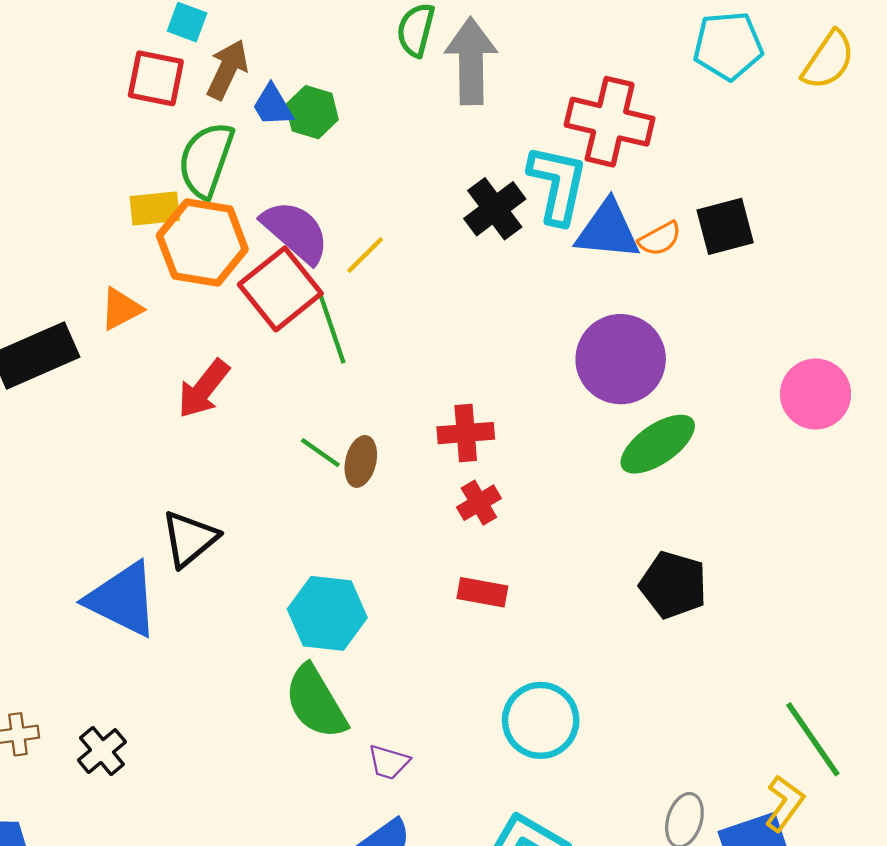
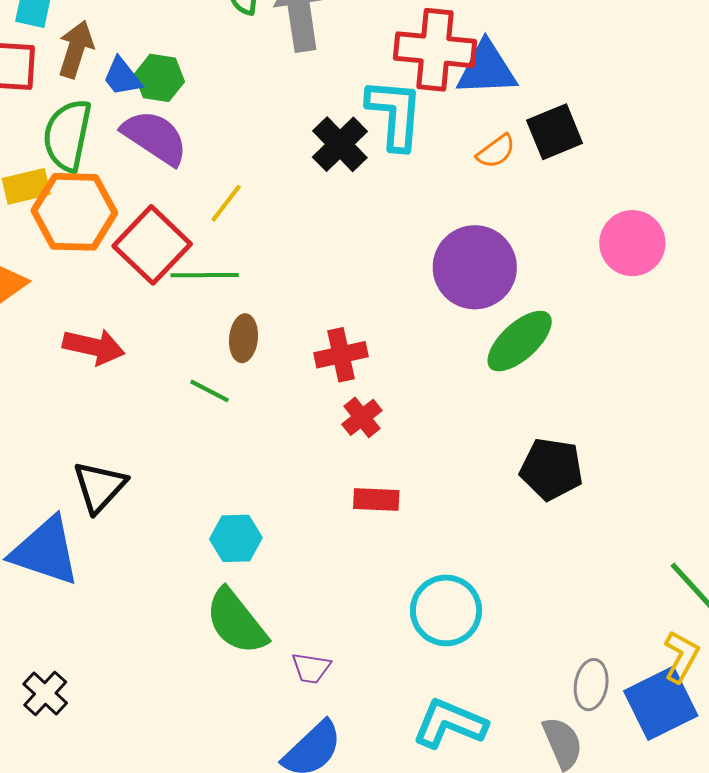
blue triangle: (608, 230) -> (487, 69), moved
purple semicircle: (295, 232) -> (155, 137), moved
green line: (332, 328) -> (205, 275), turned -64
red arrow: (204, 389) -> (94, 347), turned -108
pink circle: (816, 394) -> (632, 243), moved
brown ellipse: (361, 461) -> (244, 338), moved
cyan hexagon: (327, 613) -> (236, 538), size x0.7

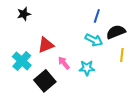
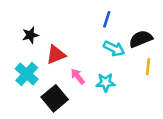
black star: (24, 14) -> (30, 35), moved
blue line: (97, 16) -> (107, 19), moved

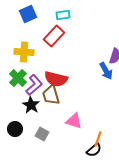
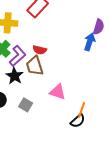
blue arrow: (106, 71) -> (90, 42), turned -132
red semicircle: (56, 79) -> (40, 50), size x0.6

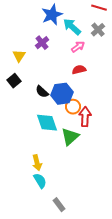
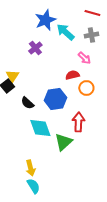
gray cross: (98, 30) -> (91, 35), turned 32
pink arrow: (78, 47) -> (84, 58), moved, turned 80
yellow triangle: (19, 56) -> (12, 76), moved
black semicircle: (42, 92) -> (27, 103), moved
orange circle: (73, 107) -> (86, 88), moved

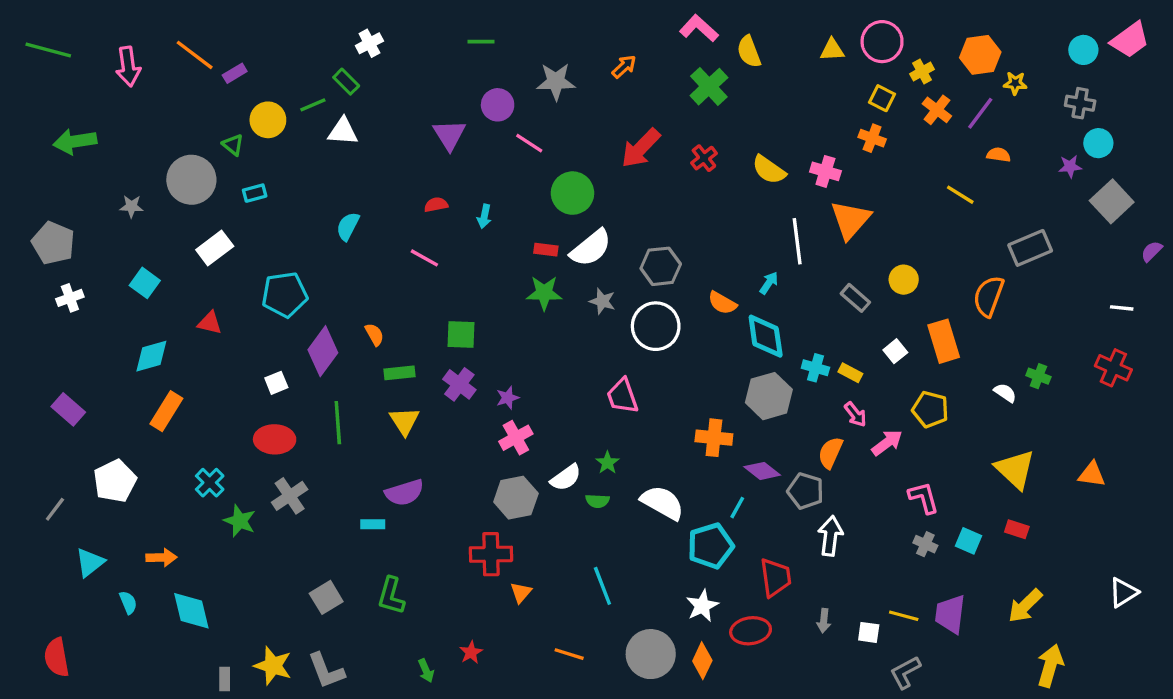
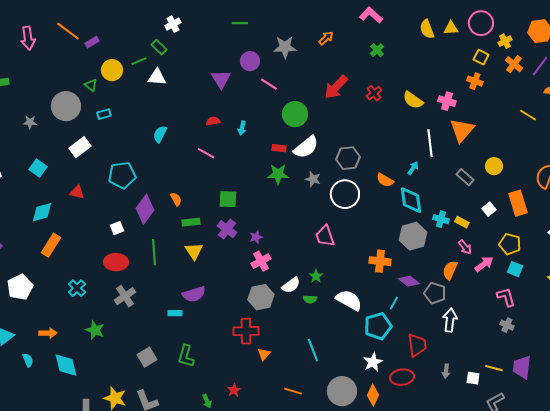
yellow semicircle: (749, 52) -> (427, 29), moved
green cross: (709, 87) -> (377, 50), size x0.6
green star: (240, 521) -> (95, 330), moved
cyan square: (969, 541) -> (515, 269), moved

+ + + + + + +

-- Work request --
Leave the pictures out, and transcribe exactly the lines above starting at the one that contains "pink circle: (816, 394) -> (632, 243), moved" and ending at the one that contains "red semicircle: (56, 79)".

-- Response area --
pink circle: (816, 394) -> (632, 243), moved
brown ellipse: (361, 461) -> (244, 338), moved
cyan hexagon: (327, 613) -> (236, 538), size x0.7

black star: (24, 14) -> (30, 35), moved
blue line: (97, 16) -> (107, 19), moved

blue arrow: (106, 71) -> (90, 42), turned -132
red semicircle: (56, 79) -> (40, 50), size x0.6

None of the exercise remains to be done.